Entries posing spatial questions
• • • • •

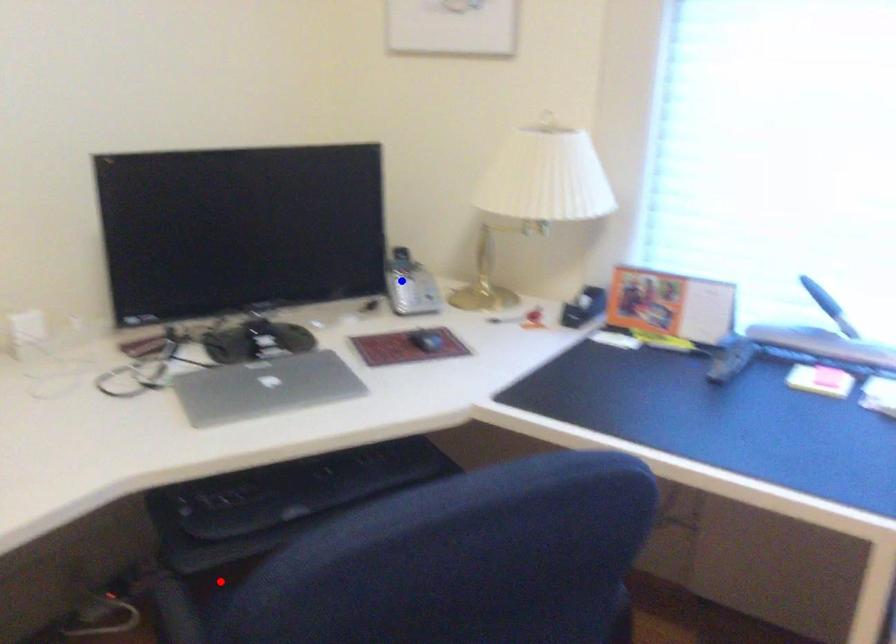
Question: In the image, two points are highlighted. Which point is nearer to the camera? Reply with the corresponding letter.

Choices:
 (A) blue point
 (B) red point

Answer: (B)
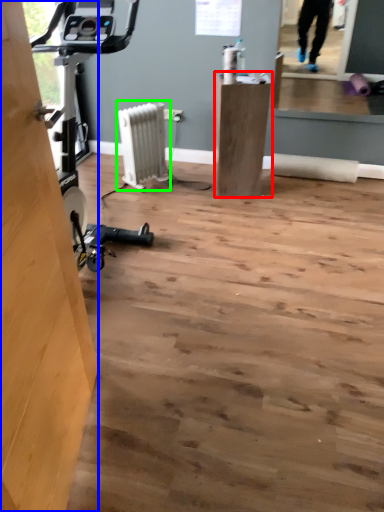
Question: Based on their relative distances, which object is farther from furniture (highlighted by a red box)? Choose from plywood (highlighted by a blue box) and radiator (highlighted by a green box).

Choices:
 (A) plywood
 (B) radiator

Answer: (A)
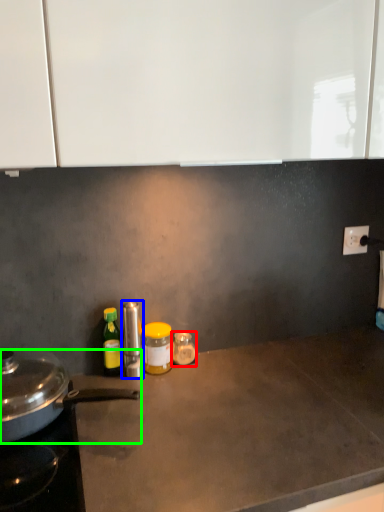
Question: Considering the real-world distances, which object is farthest from bottle (highlighted by a red box)? kitchen appliance (highlighted by a blue box) or kitchen appliance (highlighted by a green box)?

Choices:
 (A) kitchen appliance
 (B) kitchen appliance

Answer: (B)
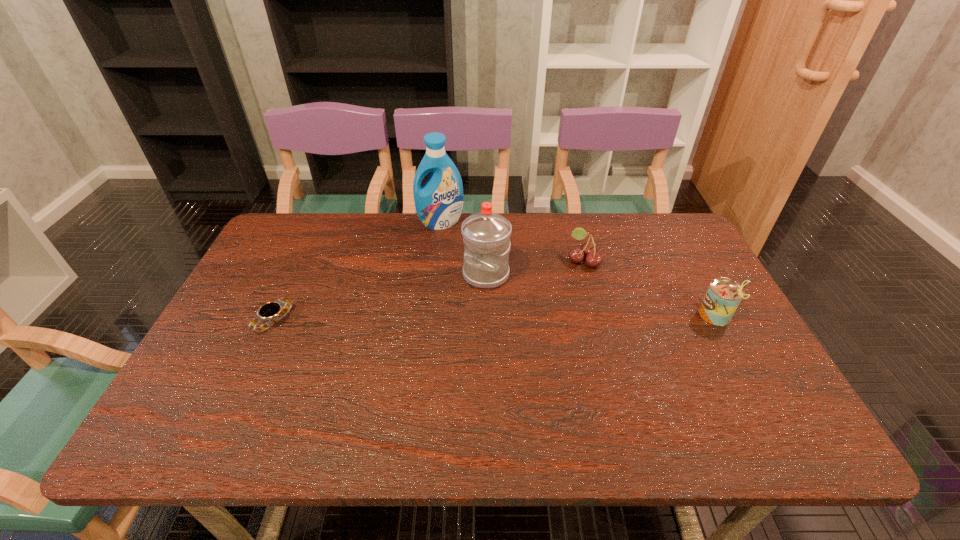
Where is `vacant spot on the desktop that is between the leftmost object and the can and is positioned on the front-facing side of the fourth object from right to left`? vacant spot on the desktop that is between the leftmost object and the can and is positioned on the front-facing side of the fourth object from right to left is located at coordinates (460, 319).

• • • • •

Reproduce every one of the lines above word for word, omitting the pictures.

Question: In the image, two points are highlighted. Which point is nearer to the camera? Reply with the corresponding letter.

Choices:
 (A) blue point
 (B) red point

Answer: (B)
Question: Based on their relative distances, which object is farther from furniture (highlighted by a red box)? Choose from plywood (highlighted by a blue box) and radiator (highlighted by a green box).

Choices:
 (A) plywood
 (B) radiator

Answer: (A)
Question: Considering the real-world distances, which object is farthest from bottle (highlighted by a red box)? kitchen appliance (highlighted by a blue box) or kitchen appliance (highlighted by a green box)?

Choices:
 (A) kitchen appliance
 (B) kitchen appliance

Answer: (B)
Where is `vacant spot on the desktop that is between the leftmost object and the can and is positioned on the front-facing side of the fourth object from right to left`? vacant spot on the desktop that is between the leftmost object and the can and is positioned on the front-facing side of the fourth object from right to left is located at coordinates (460, 319).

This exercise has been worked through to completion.